***** Dataset excerpts

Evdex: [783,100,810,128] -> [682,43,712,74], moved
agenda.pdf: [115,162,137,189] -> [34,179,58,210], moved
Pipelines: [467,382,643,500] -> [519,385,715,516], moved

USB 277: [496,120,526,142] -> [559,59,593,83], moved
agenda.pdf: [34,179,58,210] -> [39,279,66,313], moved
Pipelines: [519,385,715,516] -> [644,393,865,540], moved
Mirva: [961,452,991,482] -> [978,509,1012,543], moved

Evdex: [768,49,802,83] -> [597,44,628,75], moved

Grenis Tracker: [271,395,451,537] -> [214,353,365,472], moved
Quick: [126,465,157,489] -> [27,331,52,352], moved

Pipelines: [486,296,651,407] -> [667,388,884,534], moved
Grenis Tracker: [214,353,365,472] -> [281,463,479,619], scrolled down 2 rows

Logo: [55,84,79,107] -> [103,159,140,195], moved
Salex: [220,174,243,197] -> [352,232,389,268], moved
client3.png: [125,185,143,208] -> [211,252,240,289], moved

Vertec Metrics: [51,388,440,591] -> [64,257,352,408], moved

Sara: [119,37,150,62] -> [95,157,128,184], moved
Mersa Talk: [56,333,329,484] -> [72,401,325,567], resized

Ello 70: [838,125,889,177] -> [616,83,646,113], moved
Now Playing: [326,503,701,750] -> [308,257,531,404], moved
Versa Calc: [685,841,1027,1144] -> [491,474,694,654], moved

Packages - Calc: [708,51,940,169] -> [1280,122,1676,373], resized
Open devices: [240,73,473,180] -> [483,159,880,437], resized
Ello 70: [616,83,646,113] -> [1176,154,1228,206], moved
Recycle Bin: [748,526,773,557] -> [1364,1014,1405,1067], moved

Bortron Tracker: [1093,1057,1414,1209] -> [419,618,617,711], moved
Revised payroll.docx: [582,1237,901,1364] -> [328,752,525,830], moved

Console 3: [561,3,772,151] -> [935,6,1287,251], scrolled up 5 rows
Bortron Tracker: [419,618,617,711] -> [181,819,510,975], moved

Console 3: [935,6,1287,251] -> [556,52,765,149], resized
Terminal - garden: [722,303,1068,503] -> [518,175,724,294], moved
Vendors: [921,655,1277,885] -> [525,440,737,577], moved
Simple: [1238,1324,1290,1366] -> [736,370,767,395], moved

**********

### Goal of the exercise
Look through the material above for the word "Calc" and copy every line that has it.

### Response for this exercise
Versa Calc: [685,841,1027,1144] -> [491,474,694,654], moved
Packages - Calc: [708,51,940,169] -> [1280,122,1676,373], resized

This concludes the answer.